#### SOURCE INFORMATION ####

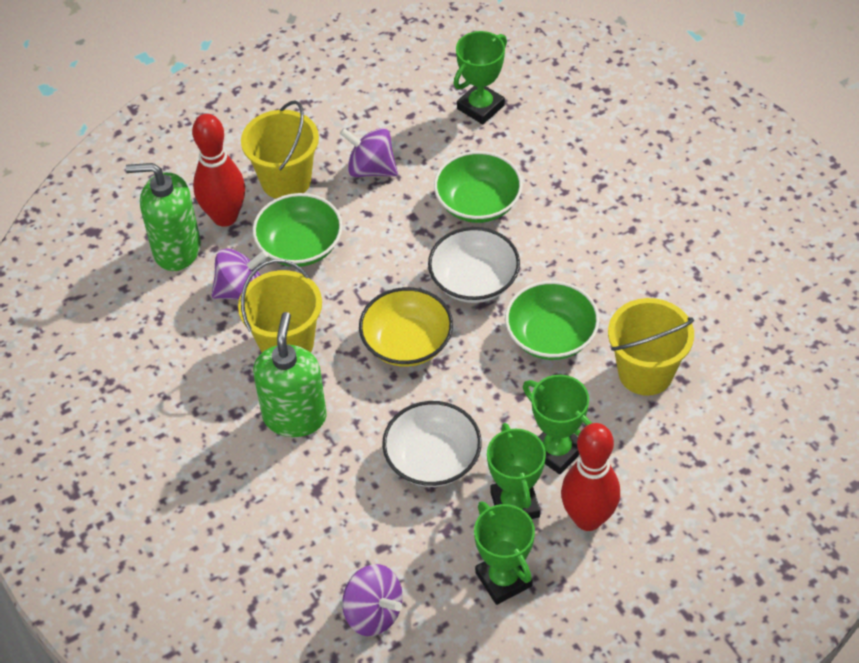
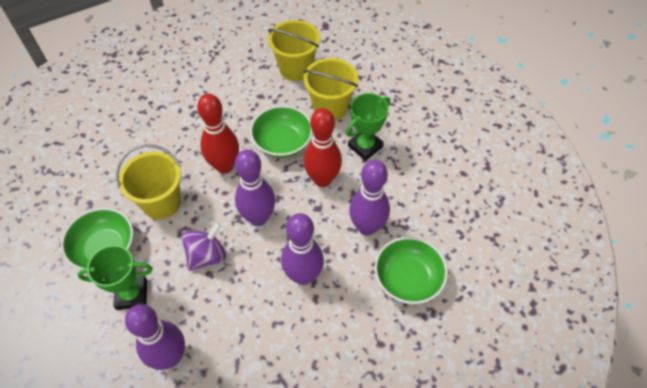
green soap dispenser: 2 -> 0
green trophy: 4 -> 2
purple bowling pin: 0 -> 4
purple spinning top: 3 -> 1
white bowl: 2 -> 0
yellow bowl: 1 -> 0

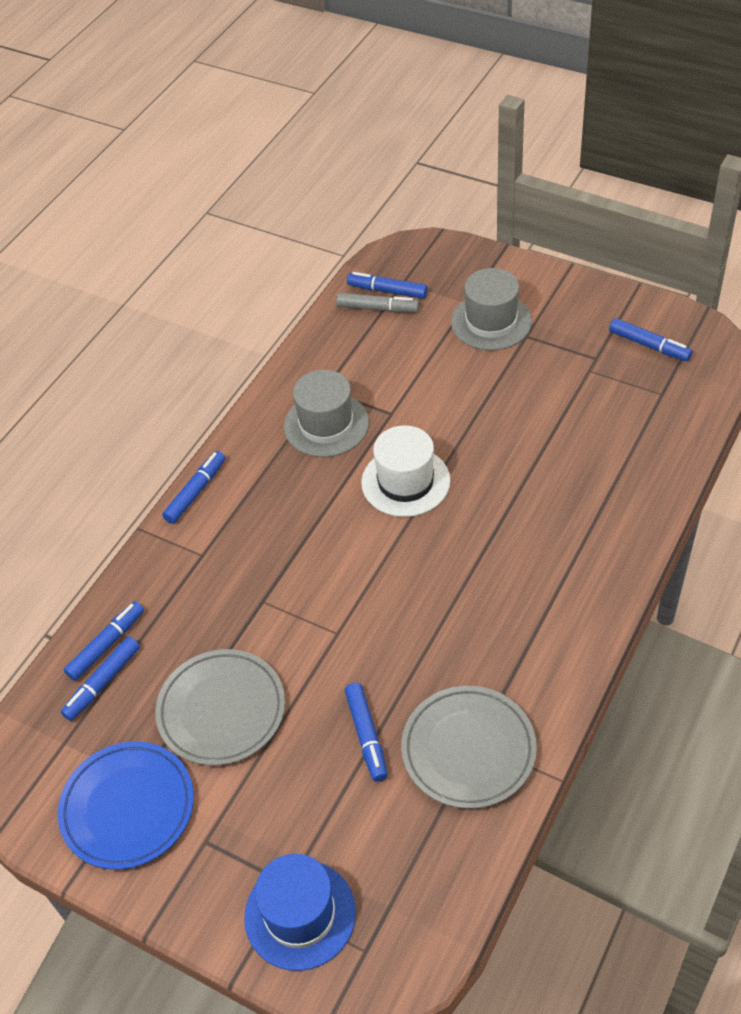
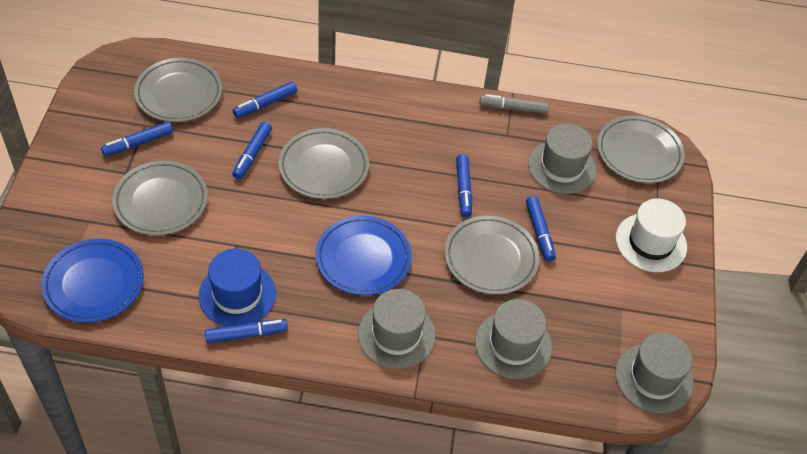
blue plate: 1 -> 2
grey hat: 2 -> 4
grey plate: 2 -> 5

####

EXERCISE INSTRUCTIONS = Which lines of the entries above contain the word "purple"? Copy each of them.

PROBLEM SOLUTION =
purple bowling pin: 0 -> 4
purple spinning top: 3 -> 1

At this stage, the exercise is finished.